**** Records to process
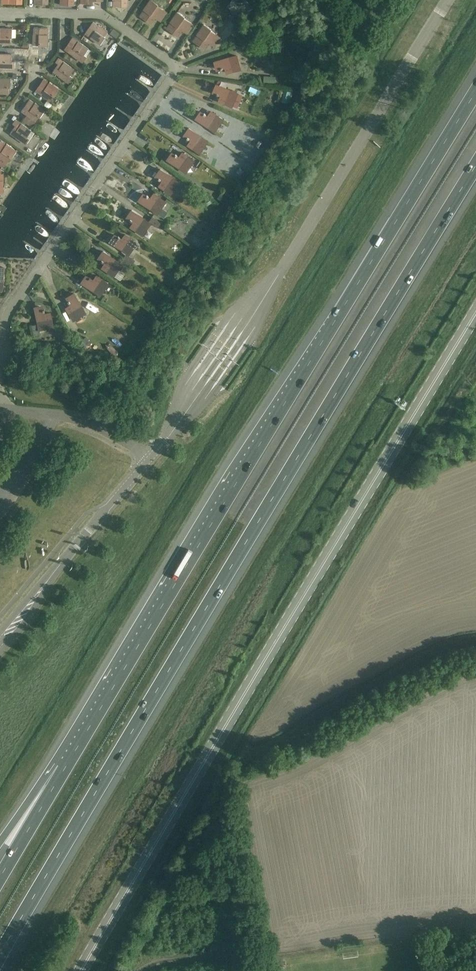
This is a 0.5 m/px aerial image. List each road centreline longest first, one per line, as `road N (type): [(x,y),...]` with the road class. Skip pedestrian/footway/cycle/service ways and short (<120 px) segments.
road 1 (motorway): [(0,954),(475,175)]
road 2 (motorway): [(475,94),(65,768)]
road 3 (secondary): [(81,970),(475,312)]
road 4 (residential): [(0,354),(11,309),(178,65),(105,15),(0,11)]
road 5 (unclassified): [(1,642),(151,459)]
road 6 (residential): [(151,459),(59,413),(0,407)]
road 7 (track): [(141,970),(268,948)]
road 8 (motorway): [(65,768),(0,878)]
********
• Prompt:
Could you retype the records above exactly, omitting the pictures?

• Response box:
This is a 0.5 m/px aerial image. List each road centreline longest first, one per line, as `road N (type): [(x,y),...]` with the road class. Skip pedestrian/footway/cycle/service ways and short (<120 px) segments.
road 1 (motorway): [(0,954),(475,175)]
road 2 (motorway): [(475,94),(65,768)]
road 3 (secondary): [(81,970),(475,312)]
road 4 (residential): [(0,354),(11,309),(178,65),(105,15),(0,11)]
road 5 (unclassified): [(1,642),(151,459)]
road 6 (residential): [(151,459),(59,413),(0,407)]
road 7 (track): [(141,970),(268,948)]
road 8 (motorway): [(65,768),(0,878)]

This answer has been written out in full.